START MATERIAL FOR THIS TASK
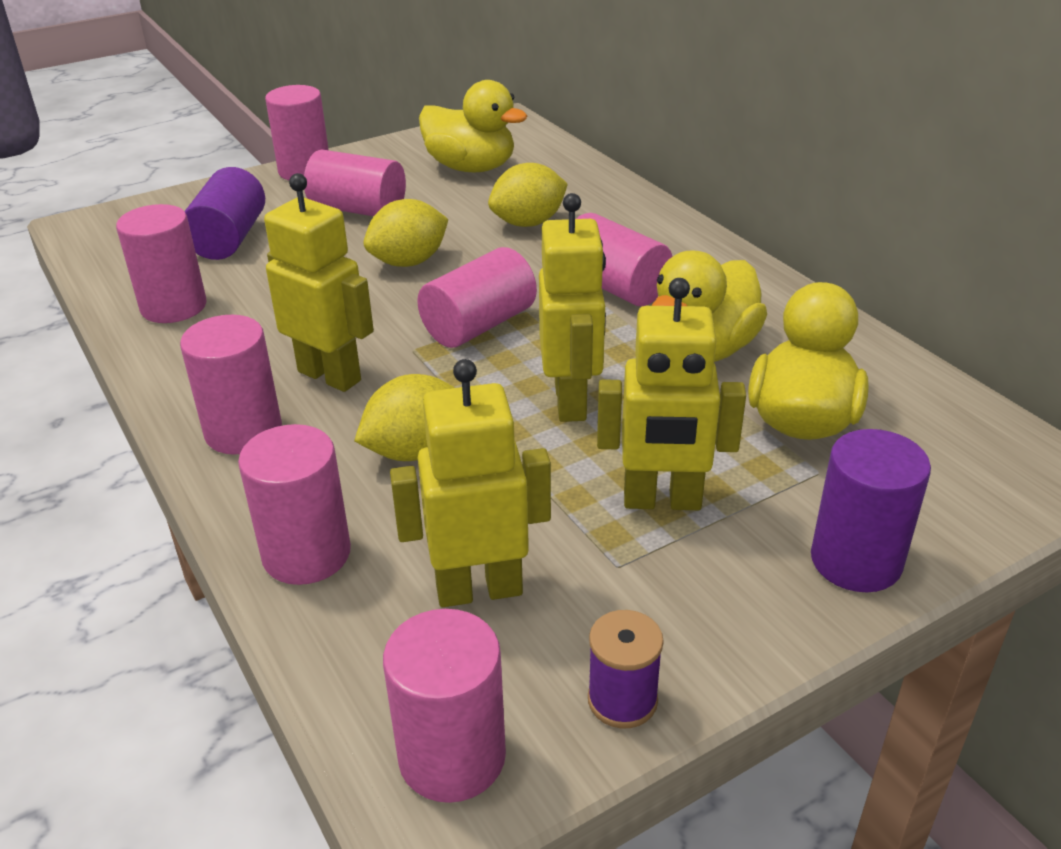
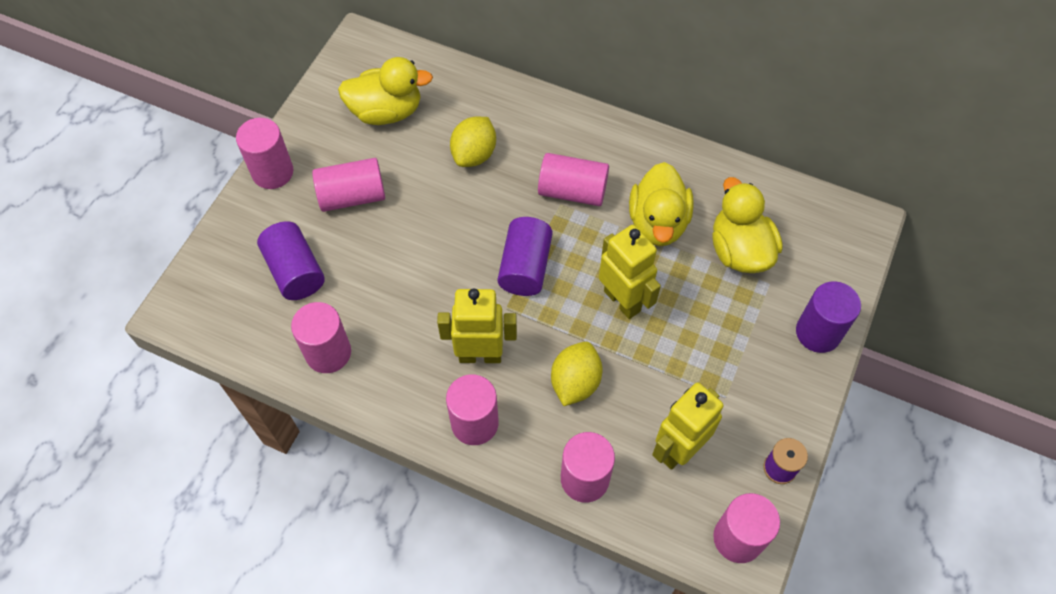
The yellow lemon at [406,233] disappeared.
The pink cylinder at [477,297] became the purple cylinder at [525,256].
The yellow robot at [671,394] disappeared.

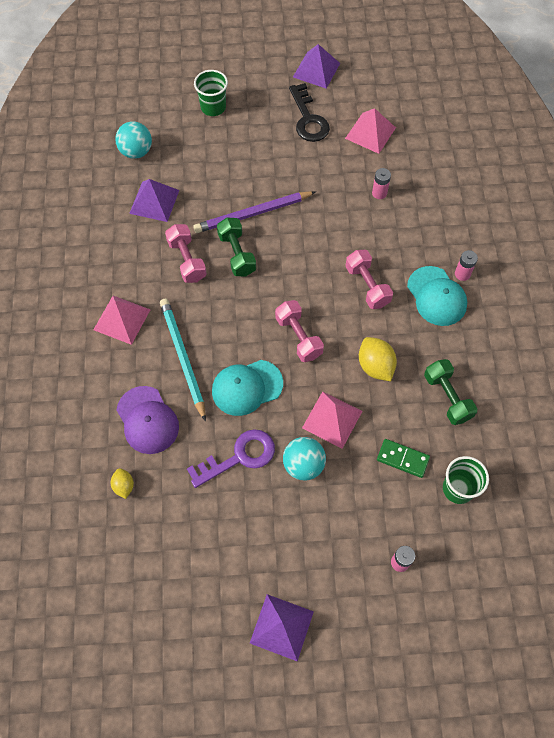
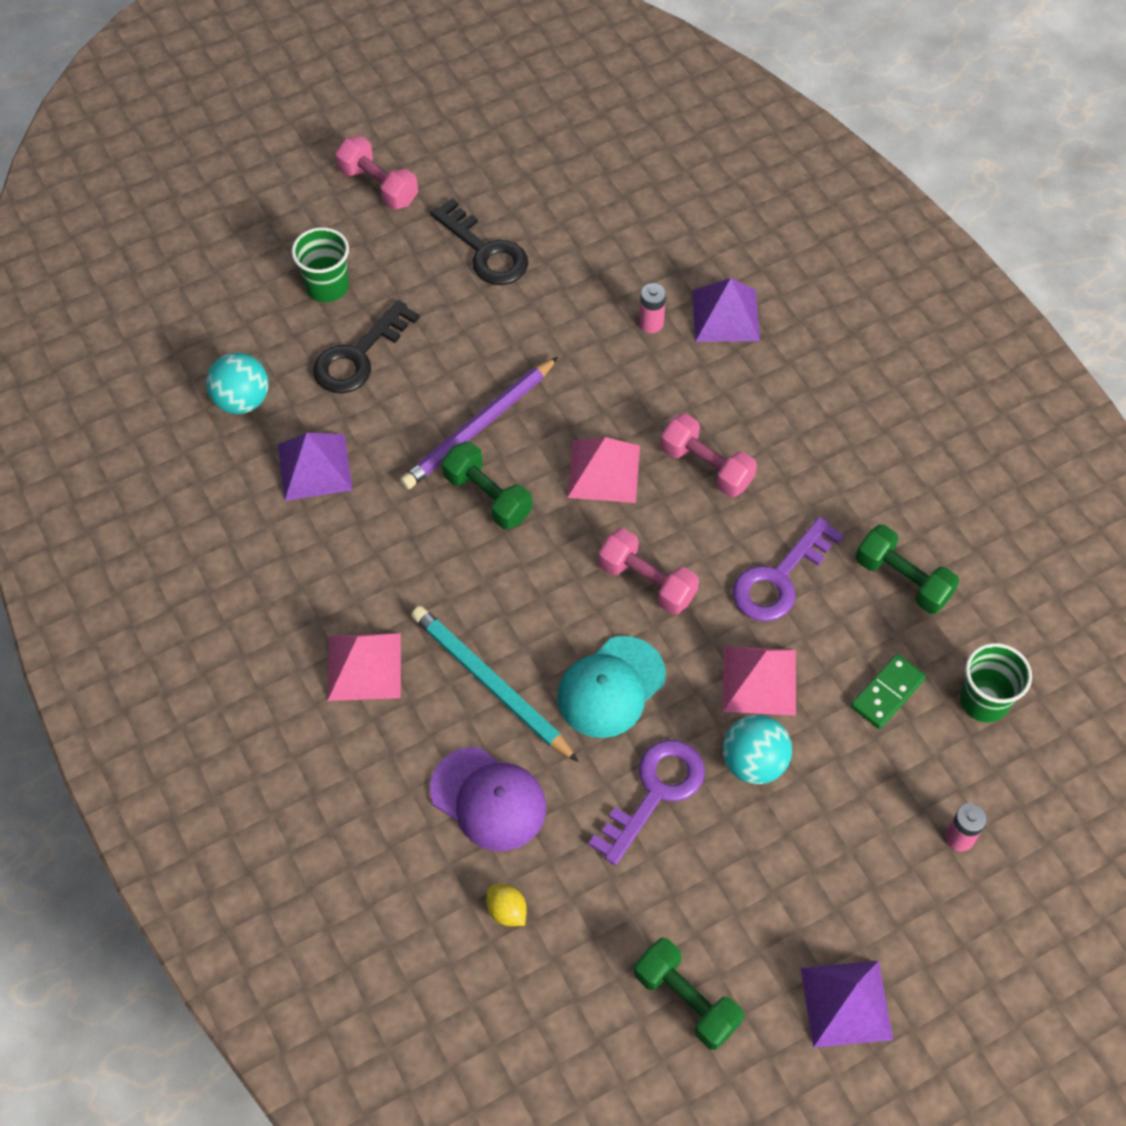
The purple pyramid moved from [316,66] to [726,310].
The pink pyramid moved from [370,131] to [603,470].
The pink dumbbell moved from [186,253] to [376,172].
The pink battery at [466,265] disappeared.
The turquoise cap at [437,296] disappeared.
The yellow lemon at [378,359] was replaced by the purple key at [788,569].
The green domino at [403,458] turned 45 degrees counterclockwise.
The black key at [366,346] appeared.
The green dumbbell at [689,994] appeared.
END MATERIAL FOR THIS TASK
TASK DETAILS
The job is to set down the whole listing exactly, excluding any images.

WRITTEN ANSWER
The yellow lemon at [406,233] disappeared.
The pink cylinder at [477,297] became the purple cylinder at [525,256].
The yellow robot at [671,394] disappeared.

The purple pyramid moved from [316,66] to [726,310].
The pink pyramid moved from [370,131] to [603,470].
The pink dumbbell moved from [186,253] to [376,172].
The pink battery at [466,265] disappeared.
The turquoise cap at [437,296] disappeared.
The yellow lemon at [378,359] was replaced by the purple key at [788,569].
The green domino at [403,458] turned 45 degrees counterclockwise.
The black key at [366,346] appeared.
The green dumbbell at [689,994] appeared.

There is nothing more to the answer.